● THE PROBLEM
In the records that follow, find the line containing "C3: 470nF (GND, N4) -> 470nF (+15V, GND)" and the line containing "C6: 68nF (+15V, -15V) -> 68nF (-15V, GND)", then transcribe both and every line between them exactly, omitting pictures.

------------------------------------------------------------

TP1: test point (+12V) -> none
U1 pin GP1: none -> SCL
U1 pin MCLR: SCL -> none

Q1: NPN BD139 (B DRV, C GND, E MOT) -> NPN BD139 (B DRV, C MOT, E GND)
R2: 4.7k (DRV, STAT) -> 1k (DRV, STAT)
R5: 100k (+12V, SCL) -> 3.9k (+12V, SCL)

------------------------------------------------------------

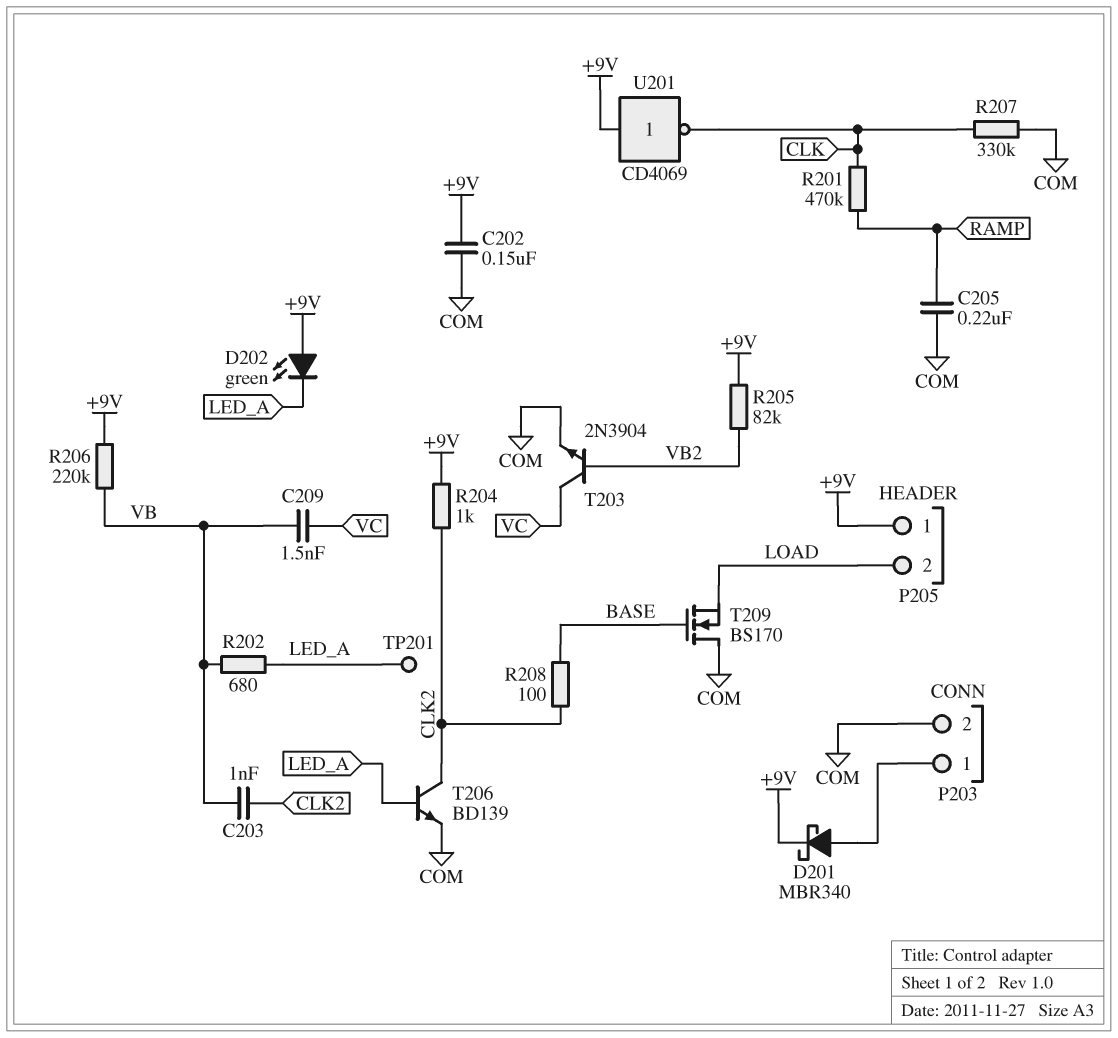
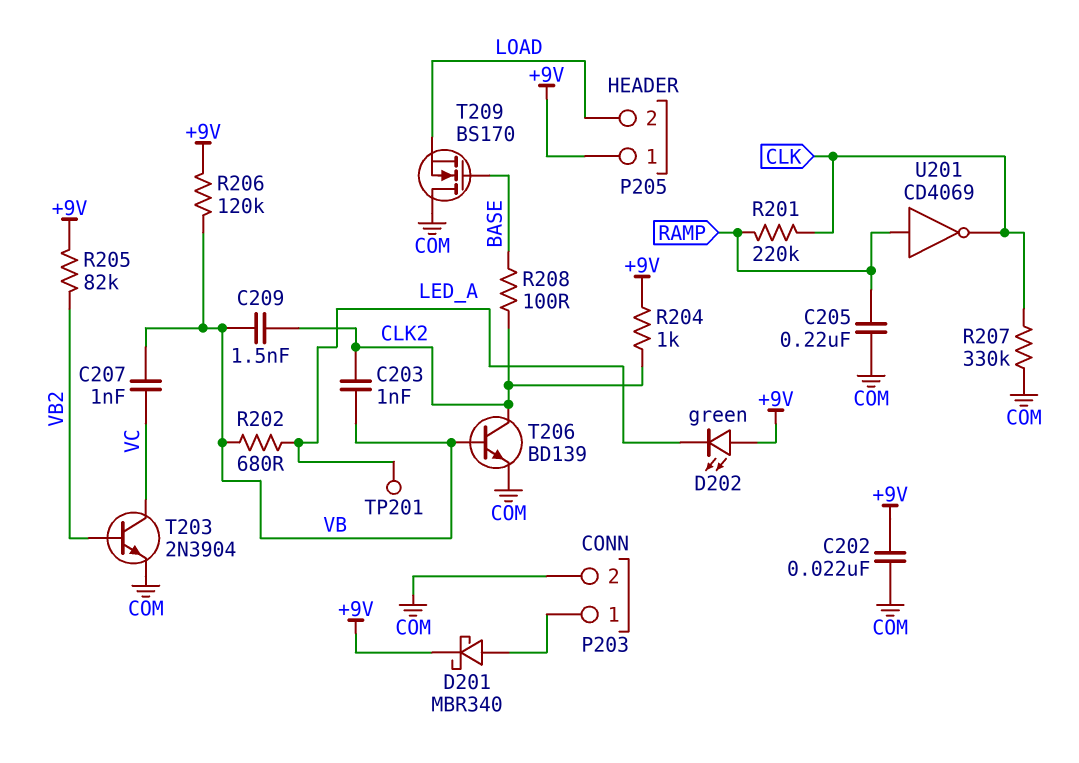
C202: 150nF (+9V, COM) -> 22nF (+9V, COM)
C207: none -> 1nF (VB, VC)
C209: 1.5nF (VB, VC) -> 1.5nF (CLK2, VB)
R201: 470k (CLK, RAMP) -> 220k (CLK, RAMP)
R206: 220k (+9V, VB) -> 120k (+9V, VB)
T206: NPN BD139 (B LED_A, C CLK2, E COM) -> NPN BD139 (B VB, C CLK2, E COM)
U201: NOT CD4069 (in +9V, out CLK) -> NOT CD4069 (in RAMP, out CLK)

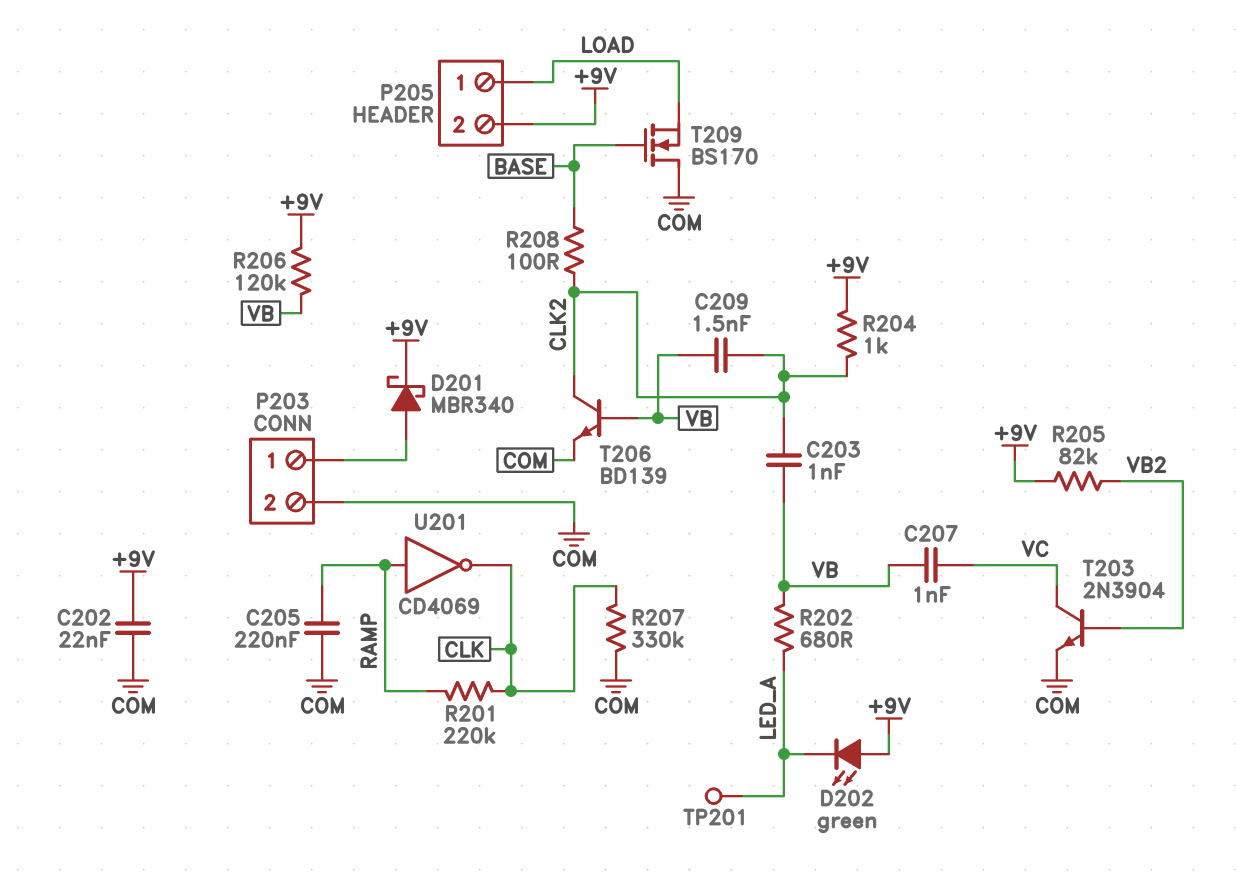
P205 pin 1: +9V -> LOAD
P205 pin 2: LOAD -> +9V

------------------------------------------------------------

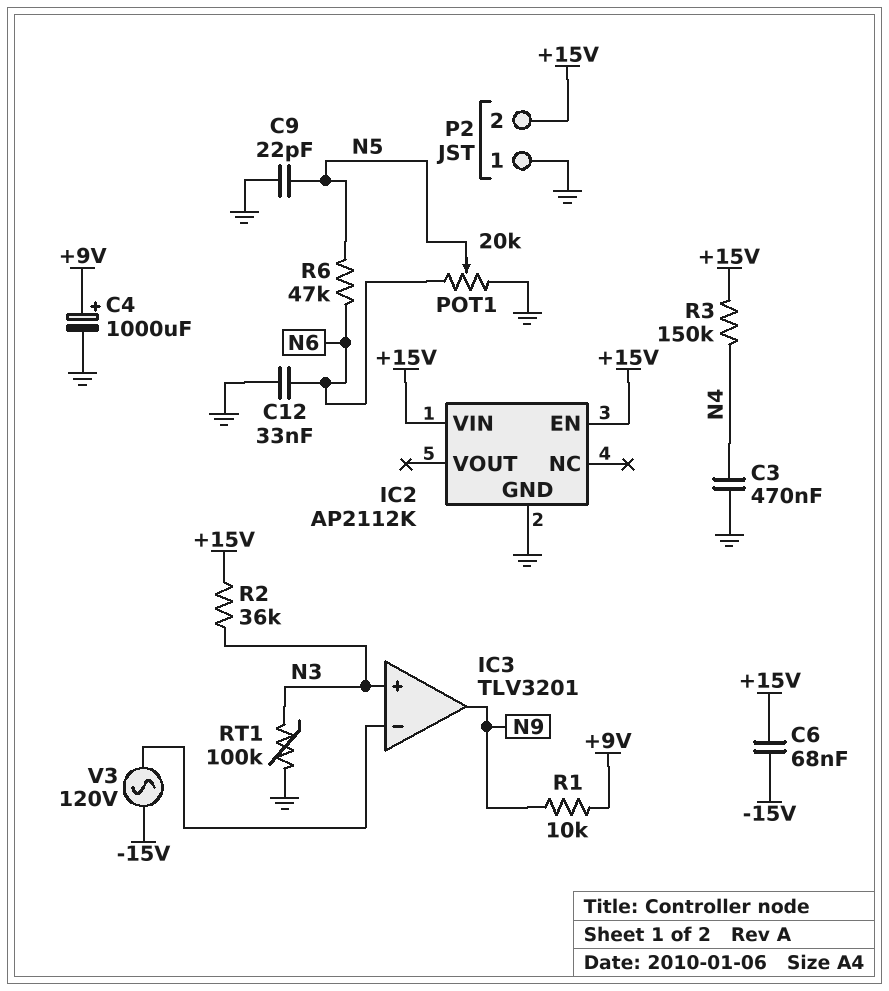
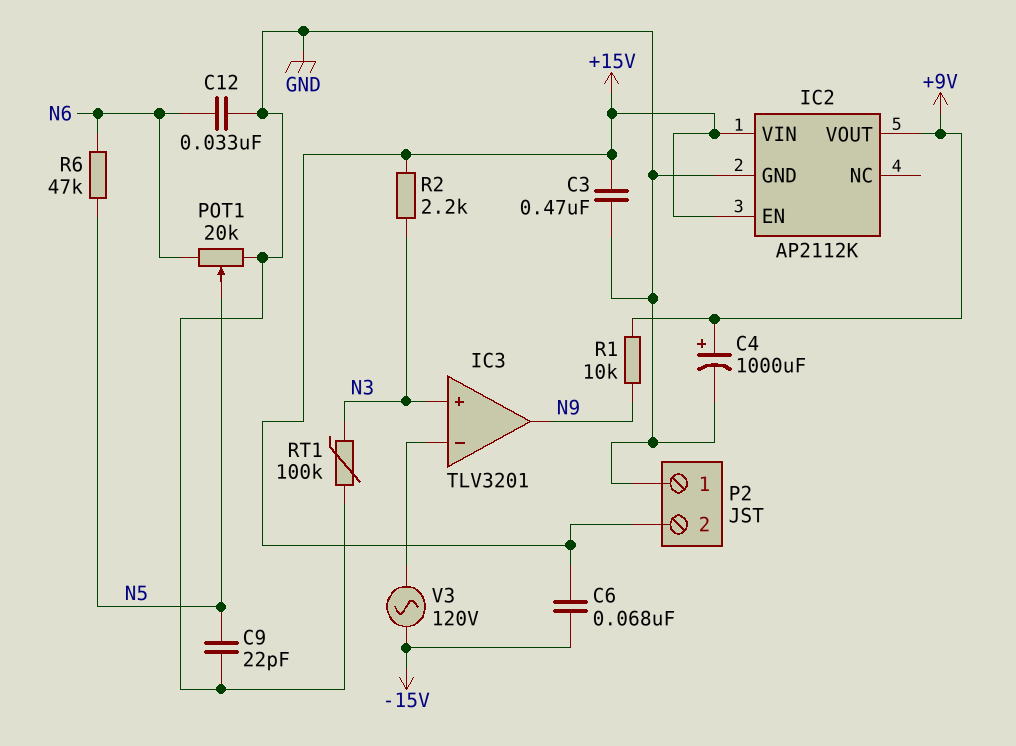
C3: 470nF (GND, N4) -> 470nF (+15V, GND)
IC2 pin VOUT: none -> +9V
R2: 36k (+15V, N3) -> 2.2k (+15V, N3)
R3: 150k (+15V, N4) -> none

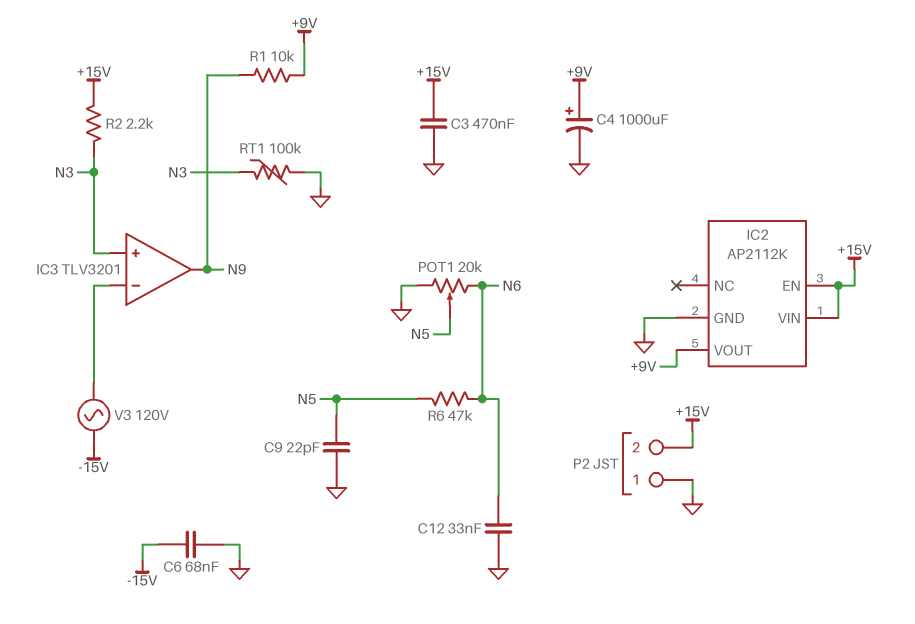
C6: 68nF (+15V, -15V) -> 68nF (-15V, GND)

------------------------------------------------------------

● ANSWER BELOW
C3: 470nF (GND, N4) -> 470nF (+15V, GND)
IC2 pin VOUT: none -> +9V
R2: 36k (+15V, N3) -> 2.2k (+15V, N3)
R3: 150k (+15V, N4) -> none

C6: 68nF (+15V, -15V) -> 68nF (-15V, GND)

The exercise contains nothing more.